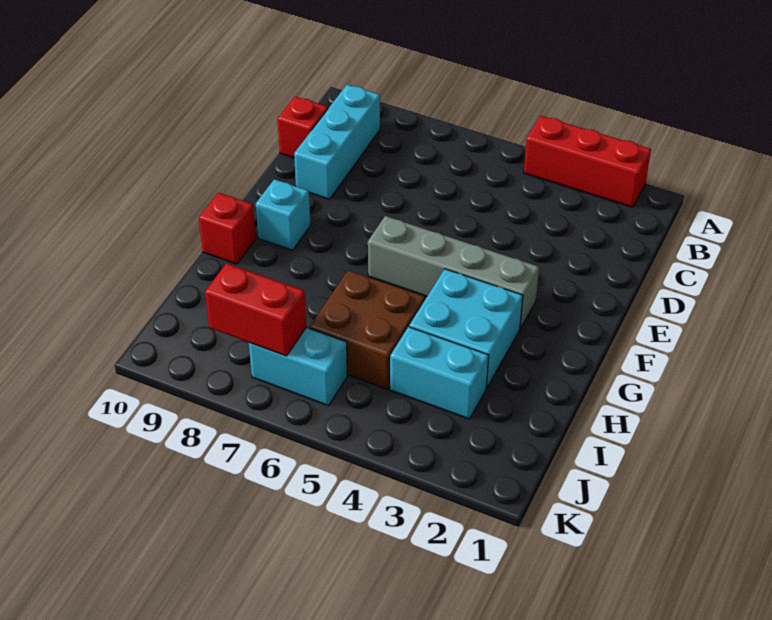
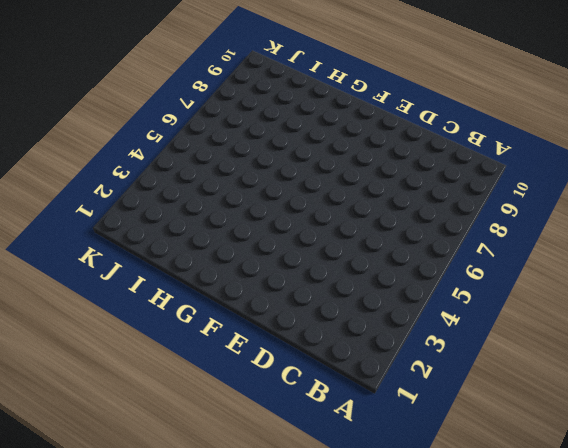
none -> red brick A2:A4 level 1
none -> cyan brick B9:D9 level 1

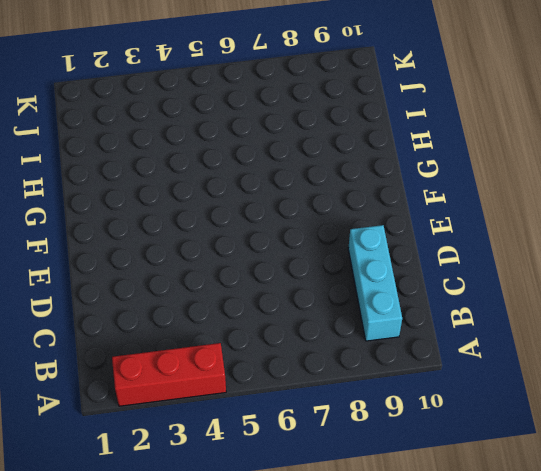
none -> red brick C10 level 1
none -> grey brick F3:F6 level 1

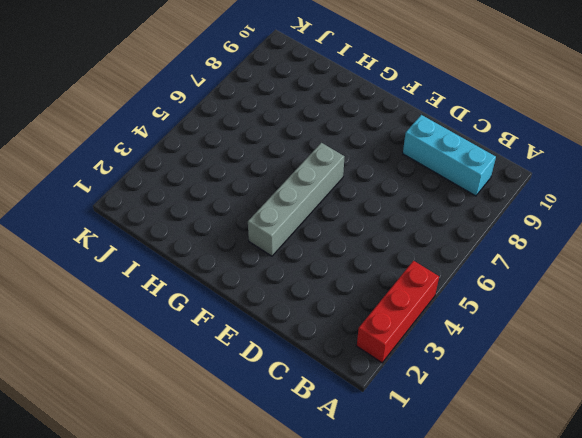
none -> red brick C10 level 1
none -> cyan brick F9 level 1

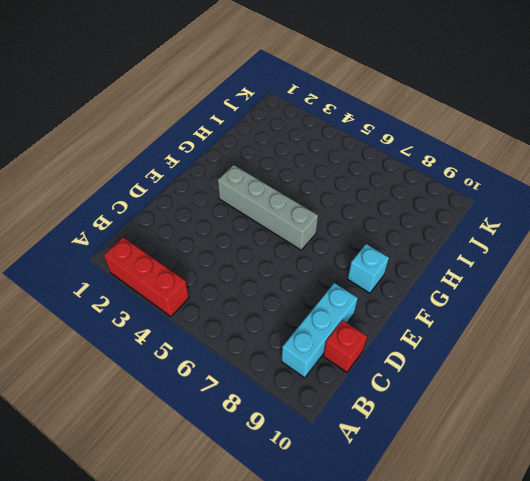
none -> cyan brick G3:H4 level 1
none -> red brick G10 level 1

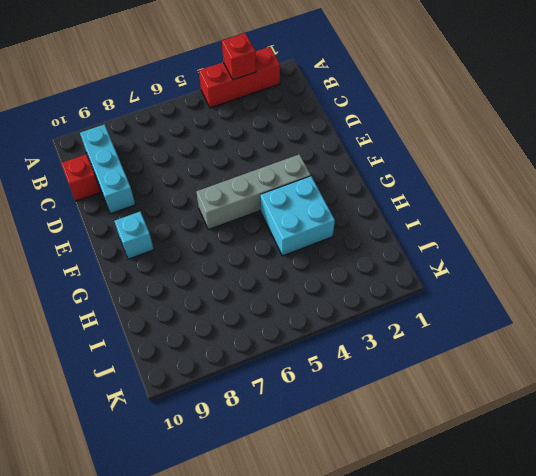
red brick A3 level 2 -> red brick G10 level 1
none -> brown brick H5:I6 level 1
none -> cyan brick I3:I4 level 1

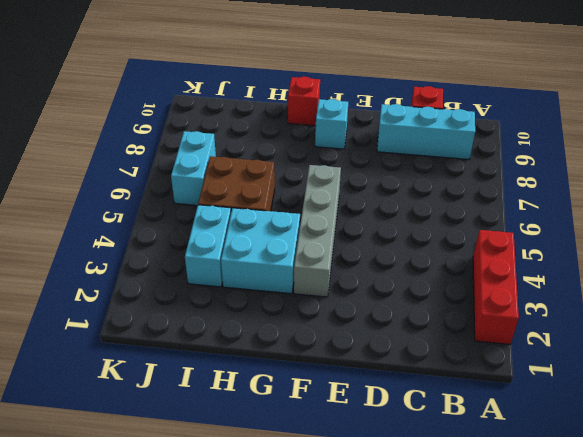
none -> red brick J7:J8 level 2

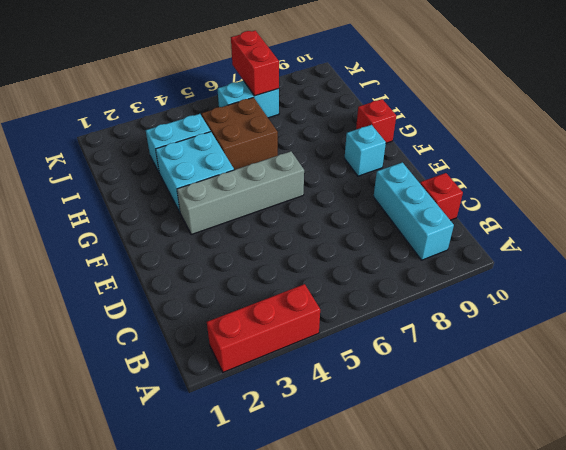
red brick J7:K7 level 2 -> red brick J7:J8 level 2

◆ **TASK BRIEF**:
What the answer needs is every line from the one containing "none -> red brick G10 level 1" through the final line of the data above, copied exactly, without pictures.

◆ **REPLY TO THE EXERCISE**:
none -> red brick G10 level 1

red brick A3 level 2 -> red brick G10 level 1
none -> brown brick H5:I6 level 1
none -> cyan brick I3:I4 level 1

none -> red brick J7:J8 level 2

red brick J7:K7 level 2 -> red brick J7:J8 level 2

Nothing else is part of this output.